## Task
Return each entry word for word, without its pictures.

※

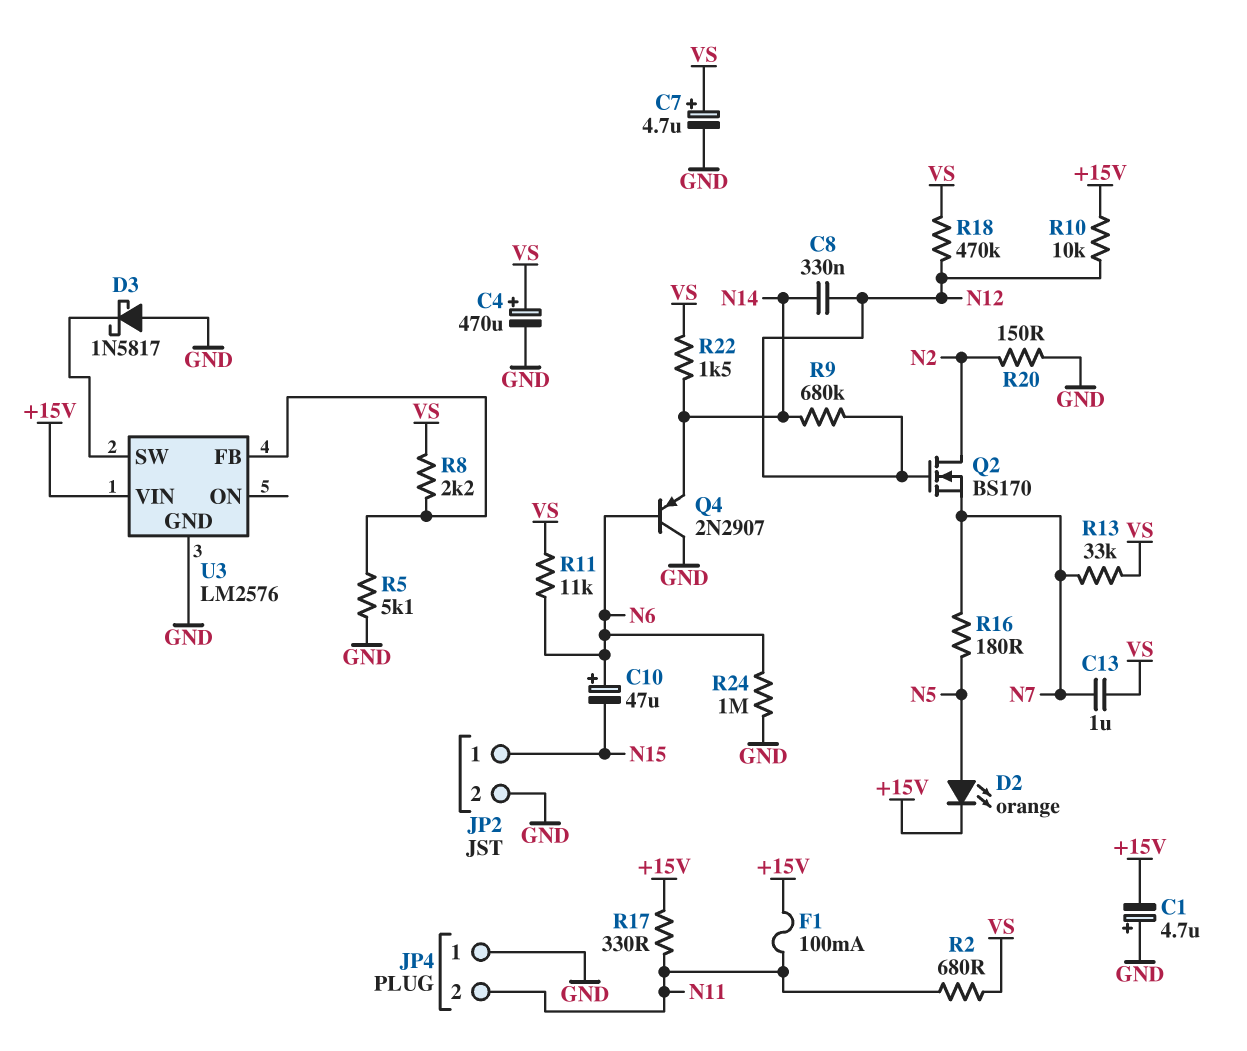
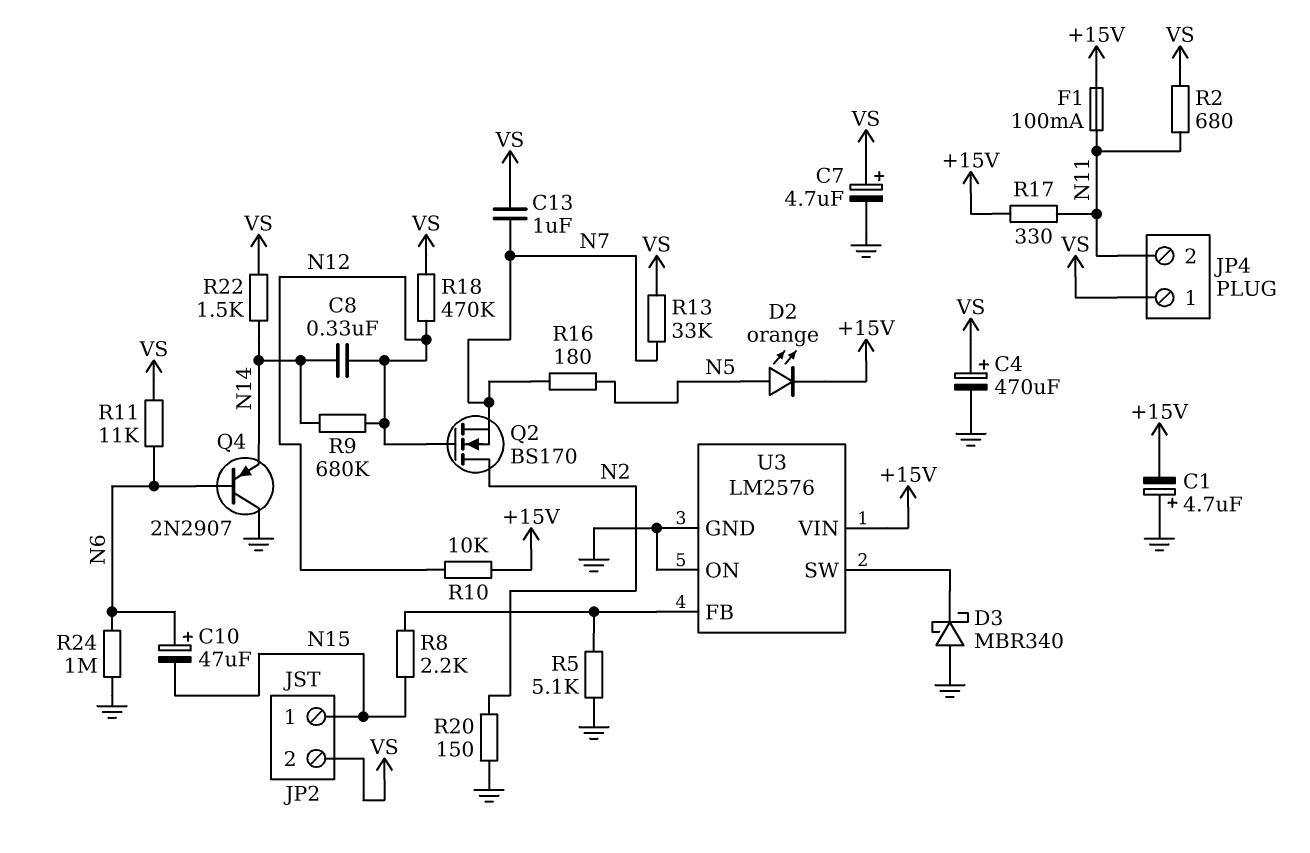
D3: schottky 1N5817 (A GND, K U3/SW) -> schottky MBR340 (A GND, K U3/SW)
JP2 pin 2: GND -> VS
JP4 pin 1: GND -> VS
R8: 2.2k (U3/FB, VS) -> 2.2k (N15, U3/FB)
U3 pin ON: none -> GND

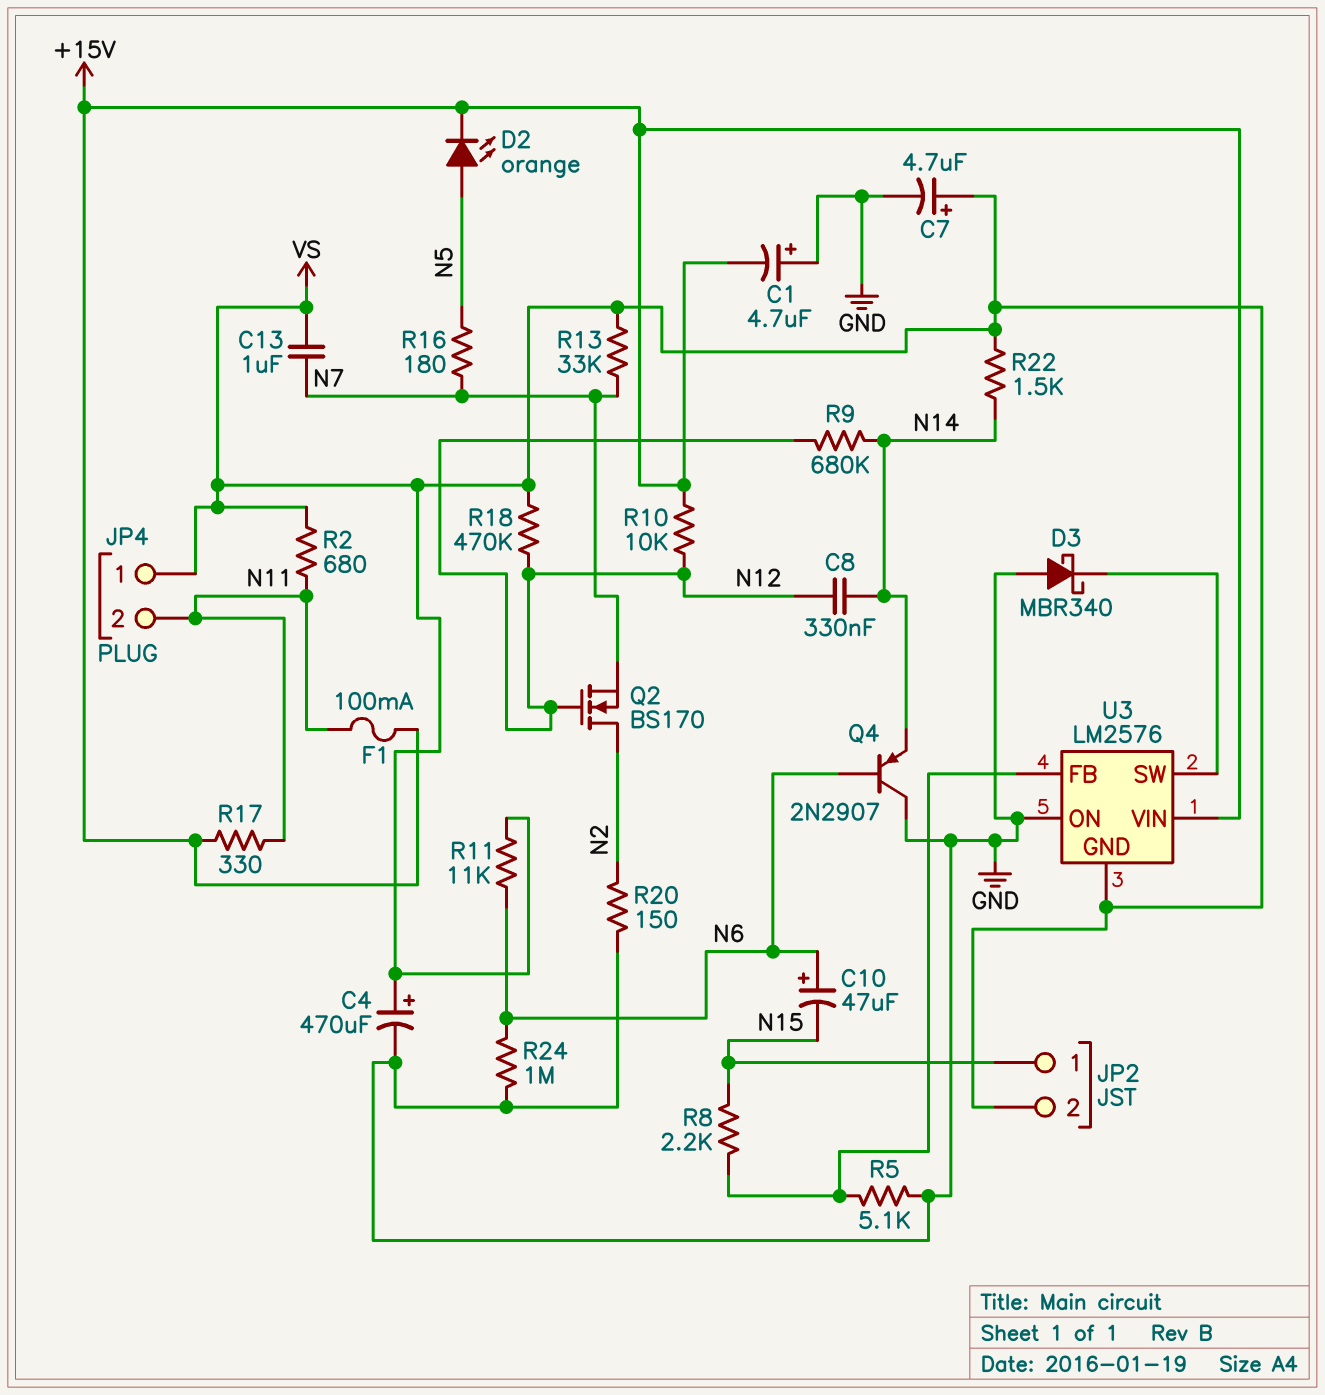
U3 pin GND: GND -> VS

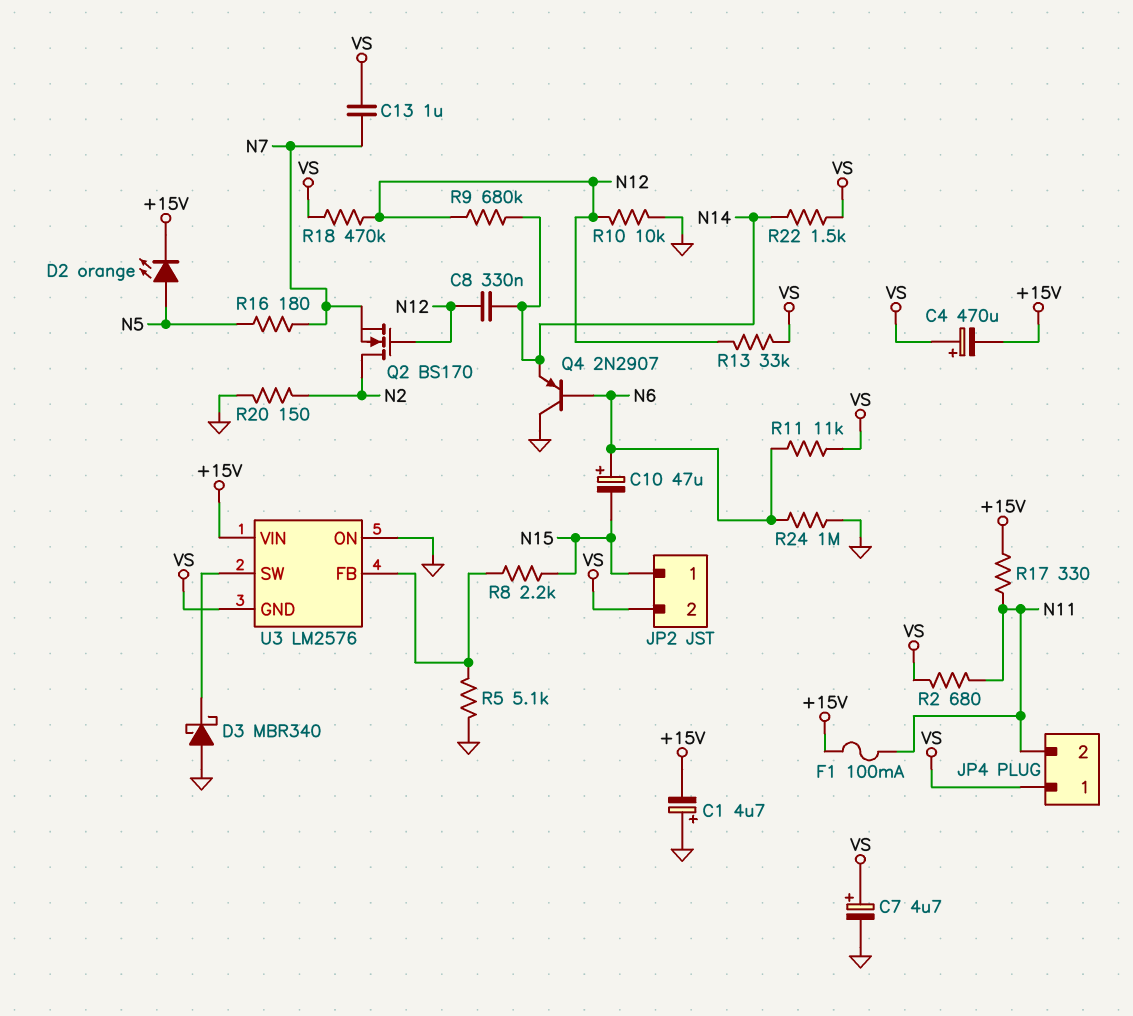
C4: 470uF (plus VS, minus GND) -> 470uF (plus VS, minus +15V)
R10: 10k (+15V, N12) -> 10k (GND, N12)
R13: 33k (N7, VS) -> 33k (N12, VS)

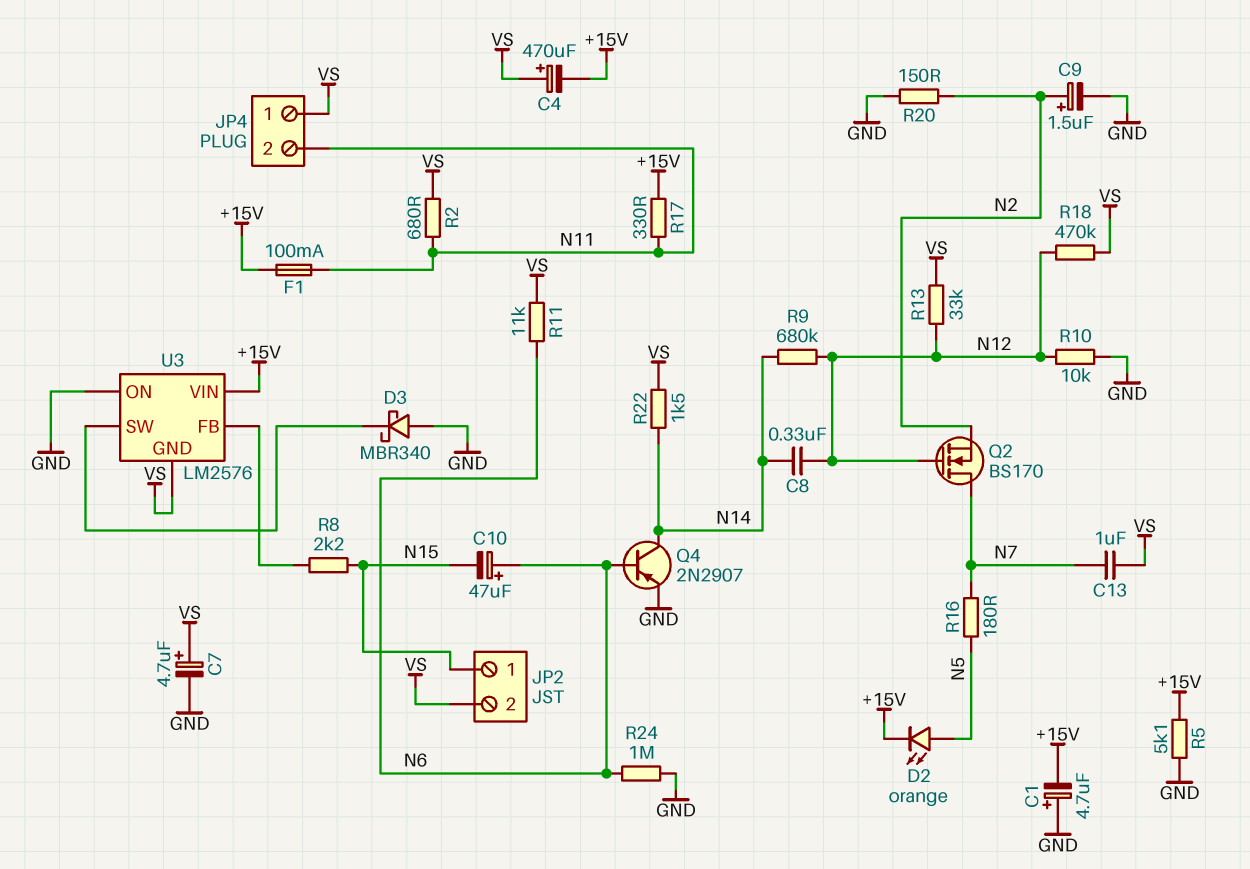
C9: none -> 1.5uF (plus N2, minus GND)
Q2: NMOS BS170 (G N12, D N2, S N7) -> NMOS BS170 (G N12, D N7, S N2)
Q4: PNP 2N2907 (B N6, C GND, E N14) -> PNP 2N2907 (B N6, C N14, E GND)
R5: 5.1k (GND, U3/FB) -> 5.1k (+15V, GND)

※

## Task solution
D3: schottky 1N5817 (A GND, K U3/SW) -> schottky MBR340 (A GND, K U3/SW)
JP2 pin 2: GND -> VS
JP4 pin 1: GND -> VS
R8: 2.2k (U3/FB, VS) -> 2.2k (N15, U3/FB)
U3 pin ON: none -> GND

U3 pin GND: GND -> VS

C4: 470uF (plus VS, minus GND) -> 470uF (plus VS, minus +15V)
R10: 10k (+15V, N12) -> 10k (GND, N12)
R13: 33k (N7, VS) -> 33k (N12, VS)

C9: none -> 1.5uF (plus N2, minus GND)
Q2: NMOS BS170 (G N12, D N2, S N7) -> NMOS BS170 (G N12, D N7, S N2)
Q4: PNP 2N2907 (B N6, C GND, E N14) -> PNP 2N2907 (B N6, C N14, E GND)
R5: 5.1k (GND, U3/FB) -> 5.1k (+15V, GND)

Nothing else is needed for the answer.